■ **PROMPT**: Which lines should be repeated? Exactly the one containing "DRIVER pin IN1: D3 -> D5" and every line after it through the end of the entries below.

■ **RECORD SET**:
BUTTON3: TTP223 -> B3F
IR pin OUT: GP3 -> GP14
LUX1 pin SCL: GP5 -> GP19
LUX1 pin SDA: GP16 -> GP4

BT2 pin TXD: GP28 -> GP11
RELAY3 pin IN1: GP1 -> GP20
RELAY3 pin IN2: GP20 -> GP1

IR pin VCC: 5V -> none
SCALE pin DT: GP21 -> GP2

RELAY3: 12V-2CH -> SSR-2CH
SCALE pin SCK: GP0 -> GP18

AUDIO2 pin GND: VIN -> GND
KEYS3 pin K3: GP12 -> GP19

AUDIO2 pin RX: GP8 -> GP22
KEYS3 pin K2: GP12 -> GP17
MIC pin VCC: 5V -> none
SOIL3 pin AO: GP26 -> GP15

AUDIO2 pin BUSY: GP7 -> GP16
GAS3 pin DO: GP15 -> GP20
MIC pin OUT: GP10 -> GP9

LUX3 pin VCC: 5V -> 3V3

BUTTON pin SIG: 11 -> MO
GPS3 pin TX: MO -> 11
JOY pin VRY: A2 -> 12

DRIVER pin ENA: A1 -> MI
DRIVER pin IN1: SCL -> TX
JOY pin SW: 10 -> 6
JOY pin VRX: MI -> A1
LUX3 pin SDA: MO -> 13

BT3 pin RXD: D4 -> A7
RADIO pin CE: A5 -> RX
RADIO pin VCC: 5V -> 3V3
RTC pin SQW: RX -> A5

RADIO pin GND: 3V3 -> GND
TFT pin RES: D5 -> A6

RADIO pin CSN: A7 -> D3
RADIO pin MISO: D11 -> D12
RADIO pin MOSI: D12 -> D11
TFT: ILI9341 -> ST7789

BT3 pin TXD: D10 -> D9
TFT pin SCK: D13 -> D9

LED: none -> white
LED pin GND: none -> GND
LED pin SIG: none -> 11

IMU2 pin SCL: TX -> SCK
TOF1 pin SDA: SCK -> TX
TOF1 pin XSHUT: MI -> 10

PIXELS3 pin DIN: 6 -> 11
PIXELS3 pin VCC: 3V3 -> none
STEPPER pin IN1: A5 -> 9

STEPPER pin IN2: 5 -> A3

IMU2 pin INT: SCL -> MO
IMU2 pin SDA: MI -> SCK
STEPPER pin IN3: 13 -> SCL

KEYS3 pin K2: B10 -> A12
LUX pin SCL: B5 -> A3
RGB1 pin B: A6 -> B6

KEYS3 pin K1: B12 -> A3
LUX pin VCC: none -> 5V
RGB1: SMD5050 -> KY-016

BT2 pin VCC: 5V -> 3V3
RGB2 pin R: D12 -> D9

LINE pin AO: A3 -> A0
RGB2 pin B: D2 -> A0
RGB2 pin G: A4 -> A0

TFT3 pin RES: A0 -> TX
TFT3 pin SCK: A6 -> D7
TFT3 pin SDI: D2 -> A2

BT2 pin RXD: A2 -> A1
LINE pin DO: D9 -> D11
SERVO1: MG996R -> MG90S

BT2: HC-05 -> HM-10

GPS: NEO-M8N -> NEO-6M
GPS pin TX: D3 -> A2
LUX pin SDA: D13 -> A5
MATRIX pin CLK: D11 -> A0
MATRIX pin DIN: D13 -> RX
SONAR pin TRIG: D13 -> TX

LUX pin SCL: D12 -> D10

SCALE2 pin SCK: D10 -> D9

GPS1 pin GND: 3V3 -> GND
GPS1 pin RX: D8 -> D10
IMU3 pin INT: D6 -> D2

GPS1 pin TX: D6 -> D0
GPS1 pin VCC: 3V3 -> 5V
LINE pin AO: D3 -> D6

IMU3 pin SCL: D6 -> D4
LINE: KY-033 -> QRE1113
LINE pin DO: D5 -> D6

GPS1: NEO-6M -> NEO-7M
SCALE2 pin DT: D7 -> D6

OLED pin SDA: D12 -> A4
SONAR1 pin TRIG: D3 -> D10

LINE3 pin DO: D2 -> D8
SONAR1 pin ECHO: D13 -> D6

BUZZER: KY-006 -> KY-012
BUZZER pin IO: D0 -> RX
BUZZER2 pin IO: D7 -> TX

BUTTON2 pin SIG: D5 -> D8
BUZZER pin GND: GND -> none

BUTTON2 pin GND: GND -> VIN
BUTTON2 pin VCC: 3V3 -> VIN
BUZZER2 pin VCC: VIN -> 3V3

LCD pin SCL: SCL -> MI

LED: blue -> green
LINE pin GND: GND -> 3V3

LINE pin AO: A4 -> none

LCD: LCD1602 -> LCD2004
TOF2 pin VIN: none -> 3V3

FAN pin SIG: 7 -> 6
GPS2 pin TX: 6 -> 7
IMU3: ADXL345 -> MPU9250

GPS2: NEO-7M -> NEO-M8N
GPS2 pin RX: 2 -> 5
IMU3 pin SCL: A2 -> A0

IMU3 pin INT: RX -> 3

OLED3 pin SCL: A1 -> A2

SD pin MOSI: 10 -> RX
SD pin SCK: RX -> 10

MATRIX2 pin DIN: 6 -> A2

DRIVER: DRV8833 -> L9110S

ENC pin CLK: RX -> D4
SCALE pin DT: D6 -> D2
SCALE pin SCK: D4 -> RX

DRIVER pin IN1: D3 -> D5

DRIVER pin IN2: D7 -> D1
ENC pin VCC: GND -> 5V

■ **EXERCISE ANSWER**:
DRIVER pin IN1: D3 -> D5

DRIVER pin IN2: D7 -> D1
ENC pin VCC: GND -> 5V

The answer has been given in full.